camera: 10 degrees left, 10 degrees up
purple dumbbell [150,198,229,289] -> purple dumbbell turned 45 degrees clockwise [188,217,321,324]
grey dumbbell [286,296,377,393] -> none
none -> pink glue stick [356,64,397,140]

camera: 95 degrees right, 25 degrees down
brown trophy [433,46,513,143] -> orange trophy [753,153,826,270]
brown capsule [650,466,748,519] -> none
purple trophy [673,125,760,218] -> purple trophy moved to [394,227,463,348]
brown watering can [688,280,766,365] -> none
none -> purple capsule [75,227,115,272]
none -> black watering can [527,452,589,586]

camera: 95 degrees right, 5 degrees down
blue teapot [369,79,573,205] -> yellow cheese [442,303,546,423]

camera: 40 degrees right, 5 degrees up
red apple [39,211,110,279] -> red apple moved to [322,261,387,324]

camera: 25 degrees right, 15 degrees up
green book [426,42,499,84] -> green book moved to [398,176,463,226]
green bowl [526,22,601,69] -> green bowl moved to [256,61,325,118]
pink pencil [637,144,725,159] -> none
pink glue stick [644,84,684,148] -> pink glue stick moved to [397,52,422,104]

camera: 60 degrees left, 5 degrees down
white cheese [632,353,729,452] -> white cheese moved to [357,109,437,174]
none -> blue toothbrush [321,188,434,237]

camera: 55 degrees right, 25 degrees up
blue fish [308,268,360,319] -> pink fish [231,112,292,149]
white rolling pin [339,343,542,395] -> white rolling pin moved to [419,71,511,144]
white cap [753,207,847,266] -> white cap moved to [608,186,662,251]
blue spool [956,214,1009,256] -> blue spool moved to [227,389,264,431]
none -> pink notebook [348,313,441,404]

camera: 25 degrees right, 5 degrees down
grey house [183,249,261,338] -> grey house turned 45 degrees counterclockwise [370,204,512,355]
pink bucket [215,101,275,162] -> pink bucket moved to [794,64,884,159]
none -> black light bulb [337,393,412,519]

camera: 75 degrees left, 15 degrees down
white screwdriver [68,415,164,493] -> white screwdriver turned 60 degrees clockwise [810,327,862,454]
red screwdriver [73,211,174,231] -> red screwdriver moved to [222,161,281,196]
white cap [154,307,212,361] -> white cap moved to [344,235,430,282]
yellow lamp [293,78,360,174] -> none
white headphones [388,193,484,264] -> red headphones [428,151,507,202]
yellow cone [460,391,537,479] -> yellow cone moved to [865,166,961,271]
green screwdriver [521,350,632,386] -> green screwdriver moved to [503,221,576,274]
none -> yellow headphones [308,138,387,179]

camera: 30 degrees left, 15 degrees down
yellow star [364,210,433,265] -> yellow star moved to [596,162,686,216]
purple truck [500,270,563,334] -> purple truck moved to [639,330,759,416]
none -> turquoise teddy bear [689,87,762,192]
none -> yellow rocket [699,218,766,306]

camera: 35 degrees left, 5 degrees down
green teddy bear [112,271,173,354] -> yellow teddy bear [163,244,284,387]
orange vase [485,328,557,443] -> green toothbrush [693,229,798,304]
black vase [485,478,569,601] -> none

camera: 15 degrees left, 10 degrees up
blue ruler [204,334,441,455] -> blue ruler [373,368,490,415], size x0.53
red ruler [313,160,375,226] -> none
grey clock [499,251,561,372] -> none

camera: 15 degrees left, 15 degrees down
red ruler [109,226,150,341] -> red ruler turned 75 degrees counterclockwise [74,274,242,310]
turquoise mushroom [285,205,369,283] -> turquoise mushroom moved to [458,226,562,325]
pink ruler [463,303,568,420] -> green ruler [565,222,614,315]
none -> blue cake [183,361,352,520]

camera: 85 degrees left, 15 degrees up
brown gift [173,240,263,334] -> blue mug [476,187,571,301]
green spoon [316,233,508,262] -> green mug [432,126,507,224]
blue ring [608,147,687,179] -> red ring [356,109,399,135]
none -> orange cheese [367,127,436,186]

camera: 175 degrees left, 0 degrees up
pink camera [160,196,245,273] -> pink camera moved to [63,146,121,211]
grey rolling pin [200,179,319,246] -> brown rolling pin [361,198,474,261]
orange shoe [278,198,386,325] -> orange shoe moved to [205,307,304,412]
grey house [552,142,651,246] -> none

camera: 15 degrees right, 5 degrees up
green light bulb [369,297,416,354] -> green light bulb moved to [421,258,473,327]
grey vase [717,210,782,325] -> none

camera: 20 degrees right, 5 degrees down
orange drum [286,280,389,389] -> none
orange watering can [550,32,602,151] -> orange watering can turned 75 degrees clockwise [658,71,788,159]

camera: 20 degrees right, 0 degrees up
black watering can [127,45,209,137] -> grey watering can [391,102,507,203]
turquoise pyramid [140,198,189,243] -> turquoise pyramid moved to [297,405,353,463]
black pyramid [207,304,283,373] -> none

- [Exercise instructions]:
For each record above, print an exact copy.

- [Output for this exercise]:
camera: 10 degrees left, 10 degrees up
purple dumbbell [150,198,229,289] -> purple dumbbell turned 45 degrees clockwise [188,217,321,324]
grey dumbbell [286,296,377,393] -> none
none -> pink glue stick [356,64,397,140]

camera: 95 degrees right, 25 degrees down
brown trophy [433,46,513,143] -> orange trophy [753,153,826,270]
brown capsule [650,466,748,519] -> none
purple trophy [673,125,760,218] -> purple trophy moved to [394,227,463,348]
brown watering can [688,280,766,365] -> none
none -> purple capsule [75,227,115,272]
none -> black watering can [527,452,589,586]

camera: 95 degrees right, 5 degrees down
blue teapot [369,79,573,205] -> yellow cheese [442,303,546,423]

camera: 40 degrees right, 5 degrees up
red apple [39,211,110,279] -> red apple moved to [322,261,387,324]

camera: 25 degrees right, 15 degrees up
green book [426,42,499,84] -> green book moved to [398,176,463,226]
green bowl [526,22,601,69] -> green bowl moved to [256,61,325,118]
pink pencil [637,144,725,159] -> none
pink glue stick [644,84,684,148] -> pink glue stick moved to [397,52,422,104]

camera: 60 degrees left, 5 degrees down
white cheese [632,353,729,452] -> white cheese moved to [357,109,437,174]
none -> blue toothbrush [321,188,434,237]

camera: 55 degrees right, 25 degrees up
blue fish [308,268,360,319] -> pink fish [231,112,292,149]
white rolling pin [339,343,542,395] -> white rolling pin moved to [419,71,511,144]
white cap [753,207,847,266] -> white cap moved to [608,186,662,251]
blue spool [956,214,1009,256] -> blue spool moved to [227,389,264,431]
none -> pink notebook [348,313,441,404]

camera: 25 degrees right, 5 degrees down
grey house [183,249,261,338] -> grey house turned 45 degrees counterclockwise [370,204,512,355]
pink bucket [215,101,275,162] -> pink bucket moved to [794,64,884,159]
none -> black light bulb [337,393,412,519]

camera: 75 degrees left, 15 degrees down
white screwdriver [68,415,164,493] -> white screwdriver turned 60 degrees clockwise [810,327,862,454]
red screwdriver [73,211,174,231] -> red screwdriver moved to [222,161,281,196]
white cap [154,307,212,361] -> white cap moved to [344,235,430,282]
yellow lamp [293,78,360,174] -> none
white headphones [388,193,484,264] -> red headphones [428,151,507,202]
yellow cone [460,391,537,479] -> yellow cone moved to [865,166,961,271]
green screwdriver [521,350,632,386] -> green screwdriver moved to [503,221,576,274]
none -> yellow headphones [308,138,387,179]

camera: 30 degrees left, 15 degrees down
yellow star [364,210,433,265] -> yellow star moved to [596,162,686,216]
purple truck [500,270,563,334] -> purple truck moved to [639,330,759,416]
none -> turquoise teddy bear [689,87,762,192]
none -> yellow rocket [699,218,766,306]

camera: 35 degrees left, 5 degrees down
green teddy bear [112,271,173,354] -> yellow teddy bear [163,244,284,387]
orange vase [485,328,557,443] -> green toothbrush [693,229,798,304]
black vase [485,478,569,601] -> none

camera: 15 degrees left, 10 degrees up
blue ruler [204,334,441,455] -> blue ruler [373,368,490,415], size x0.53
red ruler [313,160,375,226] -> none
grey clock [499,251,561,372] -> none

camera: 15 degrees left, 15 degrees down
red ruler [109,226,150,341] -> red ruler turned 75 degrees counterclockwise [74,274,242,310]
turquoise mushroom [285,205,369,283] -> turquoise mushroom moved to [458,226,562,325]
pink ruler [463,303,568,420] -> green ruler [565,222,614,315]
none -> blue cake [183,361,352,520]

camera: 85 degrees left, 15 degrees up
brown gift [173,240,263,334] -> blue mug [476,187,571,301]
green spoon [316,233,508,262] -> green mug [432,126,507,224]
blue ring [608,147,687,179] -> red ring [356,109,399,135]
none -> orange cheese [367,127,436,186]

camera: 175 degrees left, 0 degrees up
pink camera [160,196,245,273] -> pink camera moved to [63,146,121,211]
grey rolling pin [200,179,319,246] -> brown rolling pin [361,198,474,261]
orange shoe [278,198,386,325] -> orange shoe moved to [205,307,304,412]
grey house [552,142,651,246] -> none

camera: 15 degrees right, 5 degrees up
green light bulb [369,297,416,354] -> green light bulb moved to [421,258,473,327]
grey vase [717,210,782,325] -> none

camera: 20 degrees right, 5 degrees down
orange drum [286,280,389,389] -> none
orange watering can [550,32,602,151] -> orange watering can turned 75 degrees clockwise [658,71,788,159]

camera: 20 degrees right, 0 degrees up
black watering can [127,45,209,137] -> grey watering can [391,102,507,203]
turquoise pyramid [140,198,189,243] -> turquoise pyramid moved to [297,405,353,463]
black pyramid [207,304,283,373] -> none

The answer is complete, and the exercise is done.